• RECORDS SHOWN:
□ □ □ □

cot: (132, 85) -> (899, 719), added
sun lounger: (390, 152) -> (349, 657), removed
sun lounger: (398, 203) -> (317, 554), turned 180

□ □ □ □

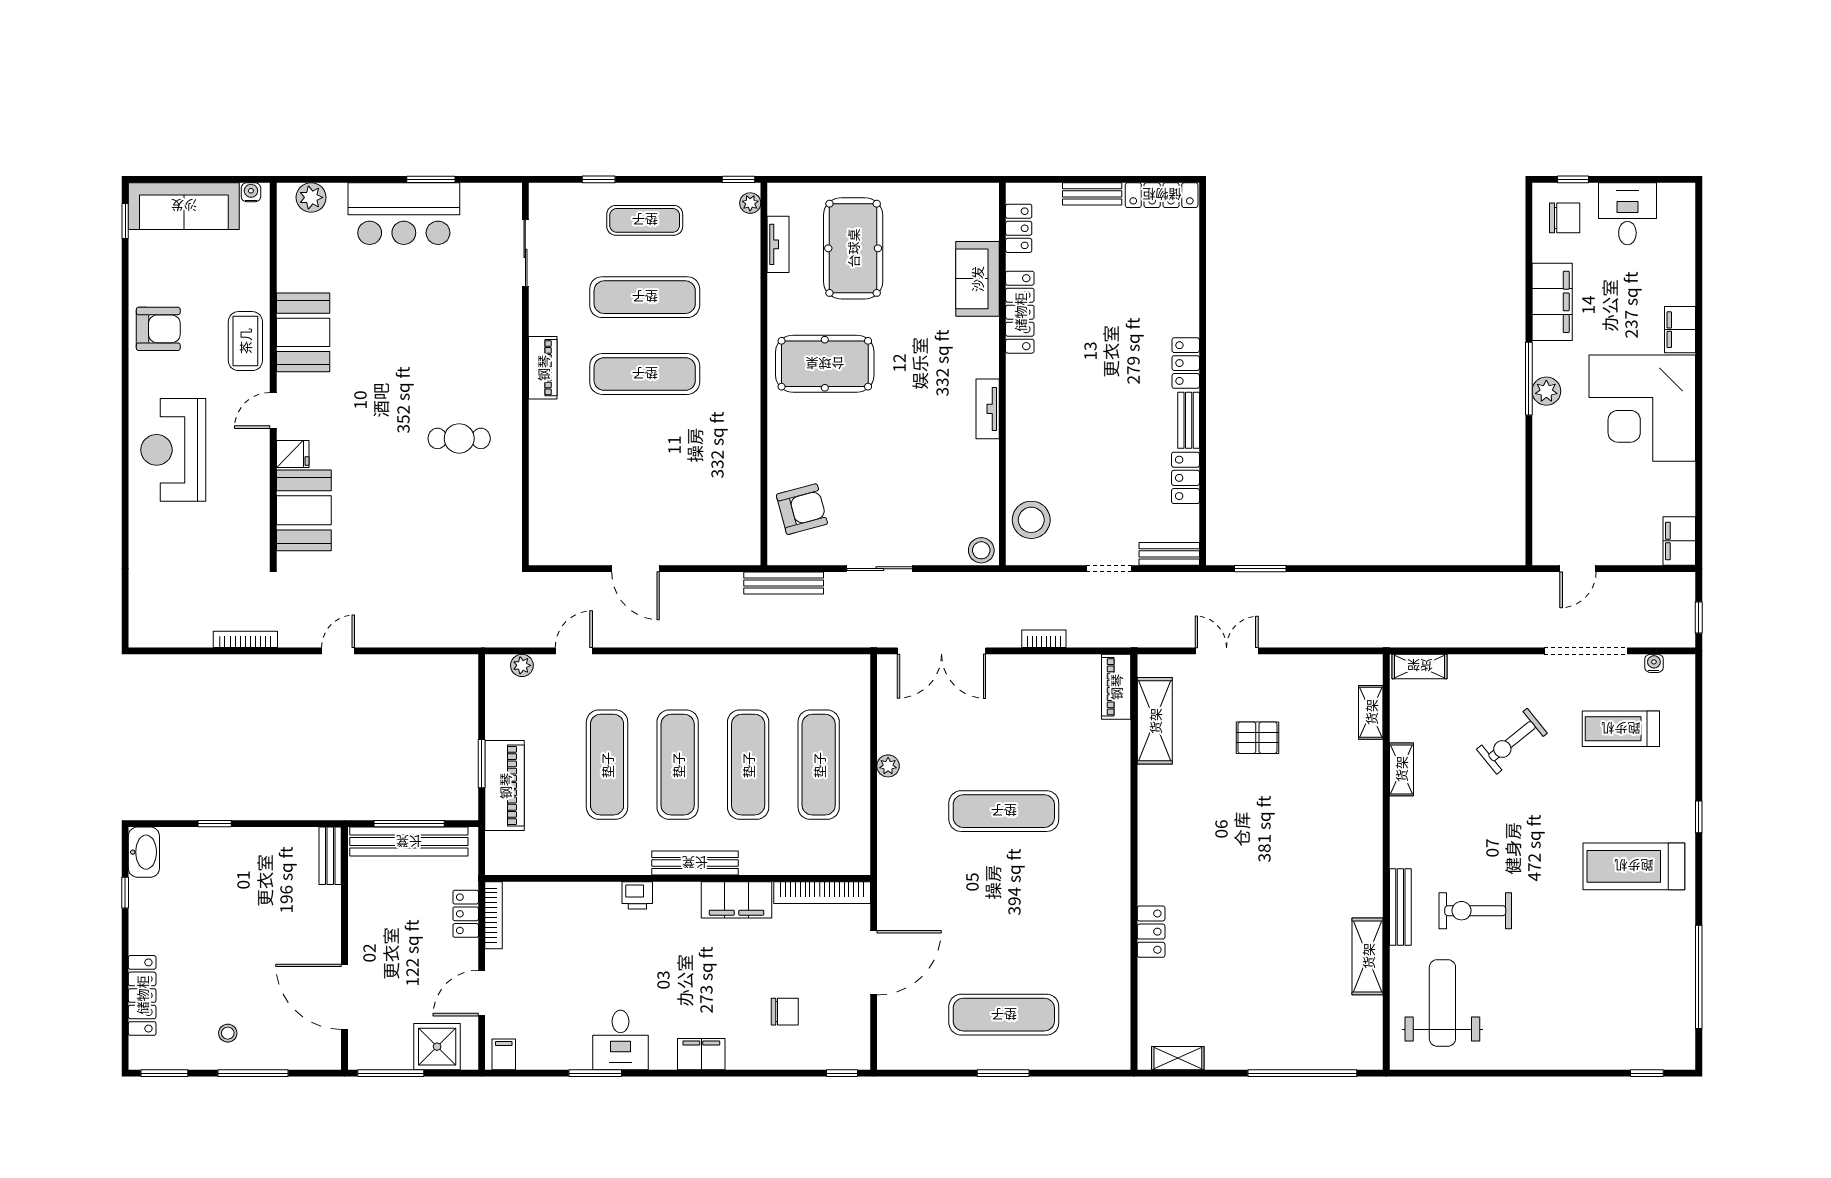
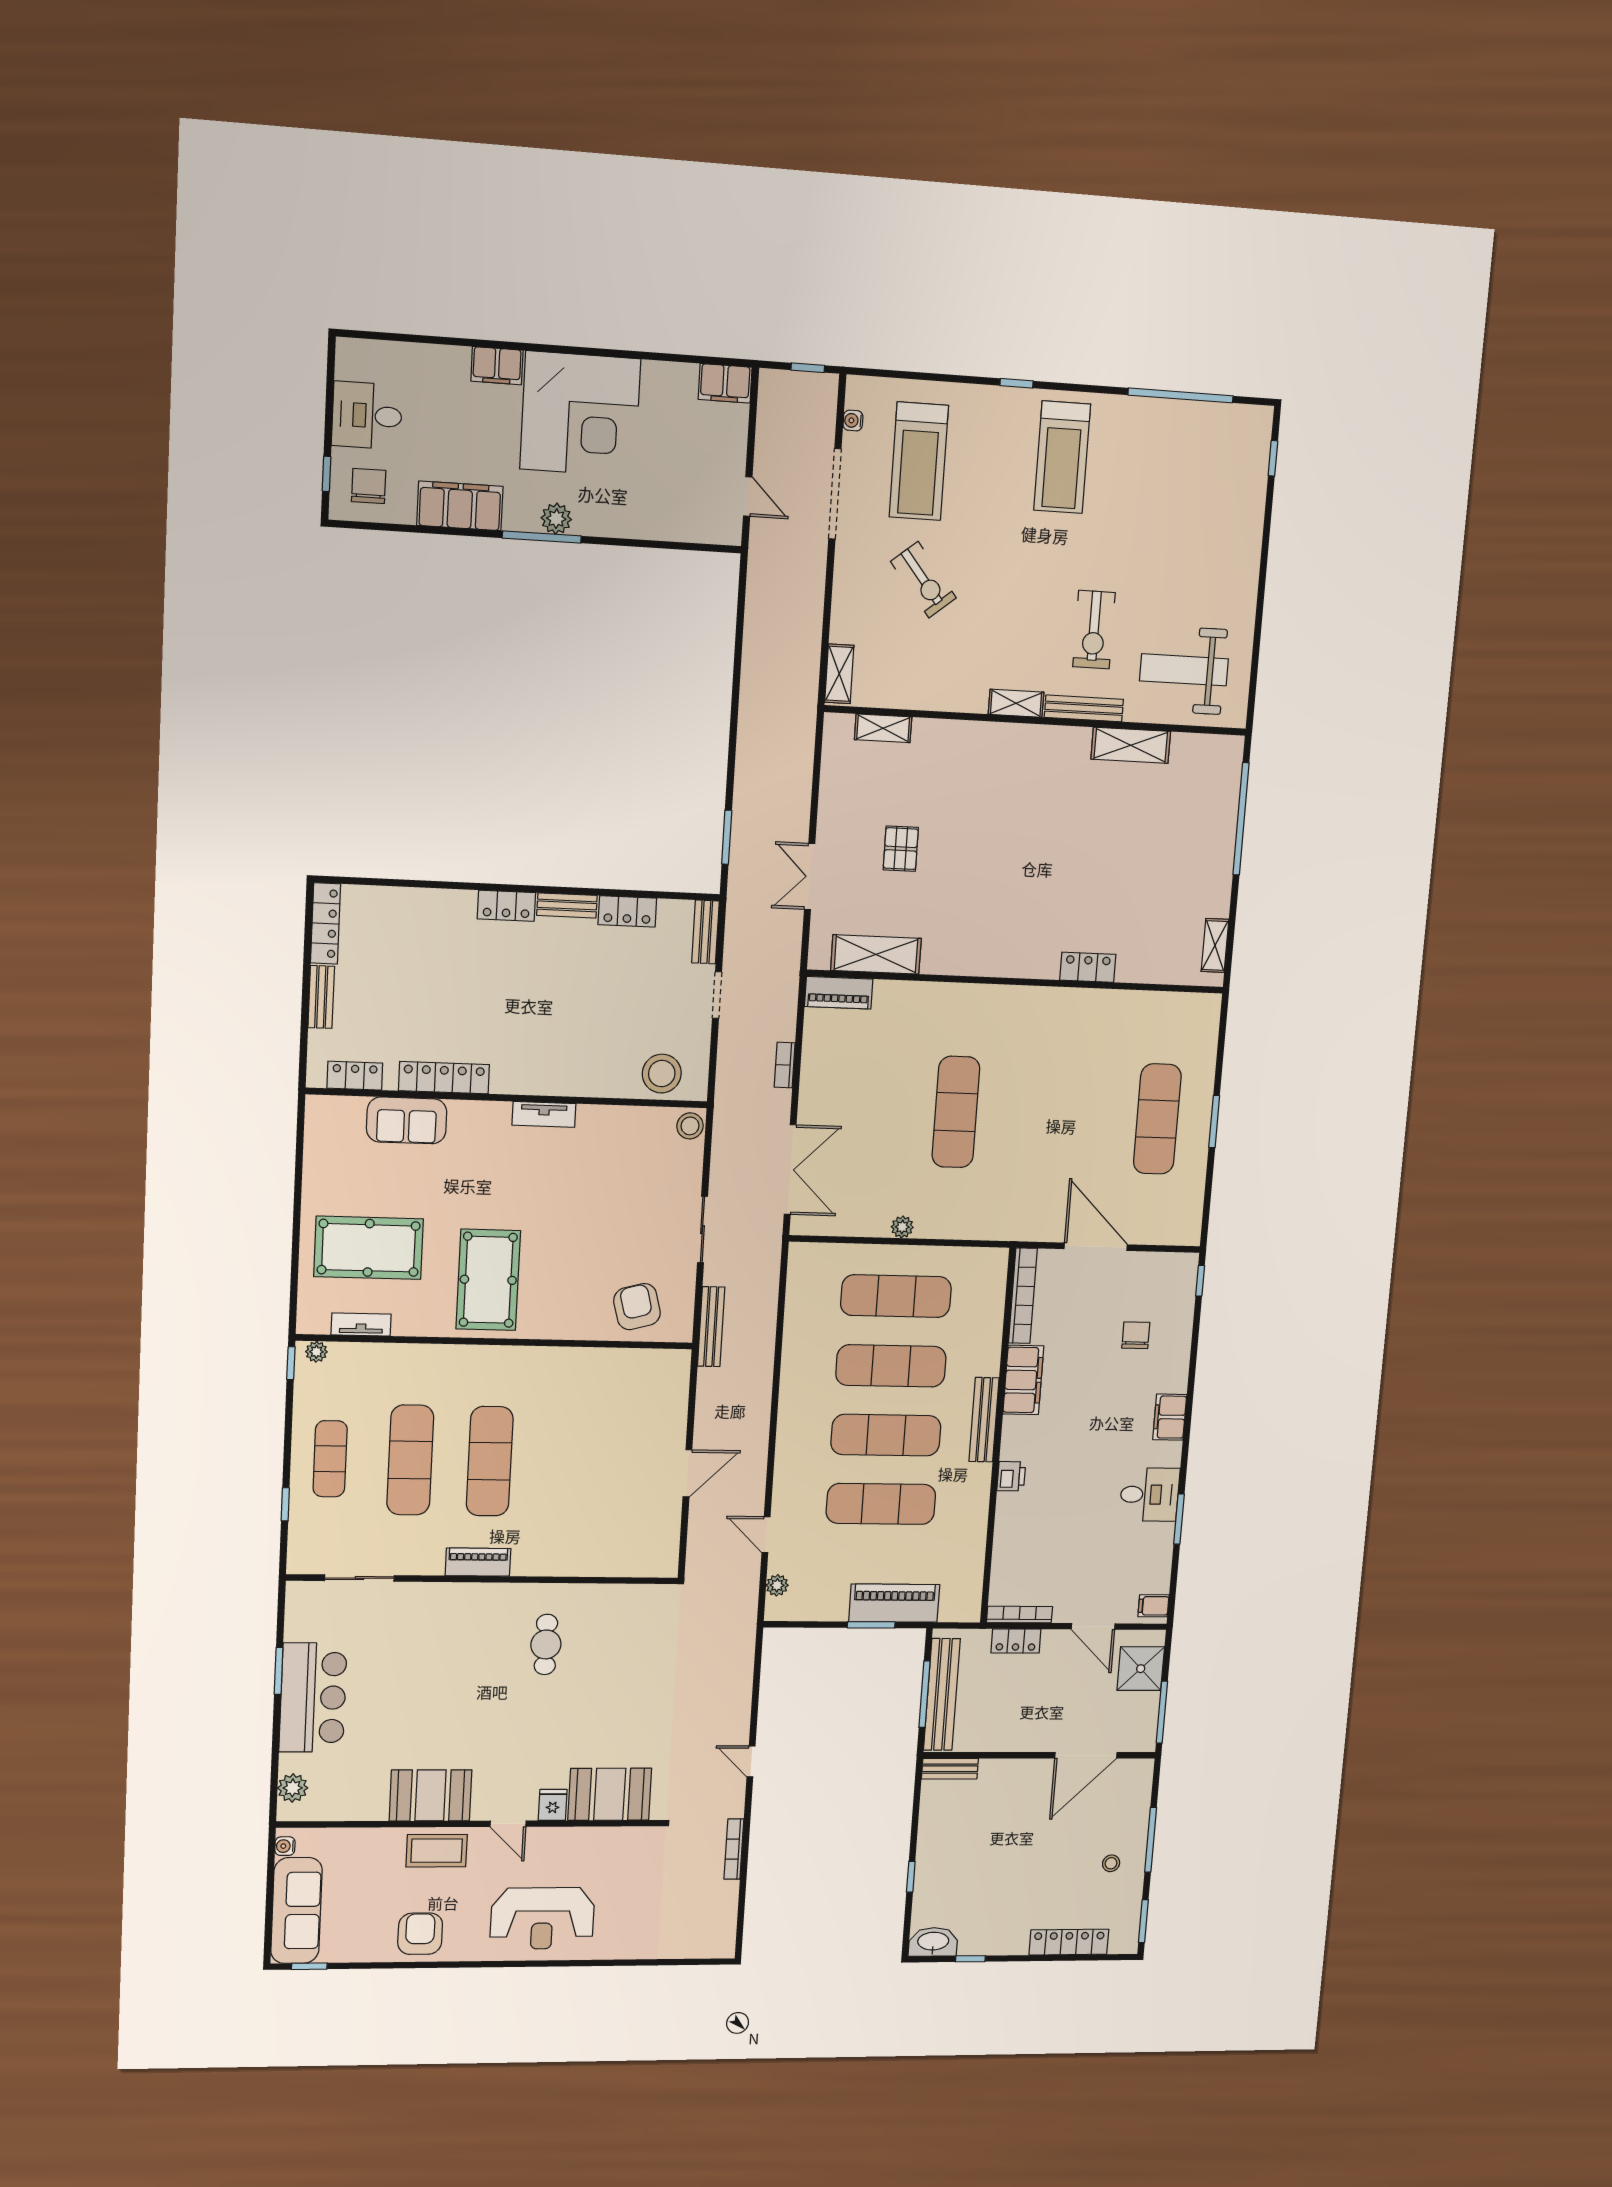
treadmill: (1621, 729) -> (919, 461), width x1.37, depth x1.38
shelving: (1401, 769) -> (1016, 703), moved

□ □ □ □

• WHAT YOU SHOULD DO: From the data above, gather every line that includes the word "lounger".

• OUTPUT:
sun lounger: (390, 152) -> (349, 657), removed
sun lounger: (398, 203) -> (317, 554), turned 180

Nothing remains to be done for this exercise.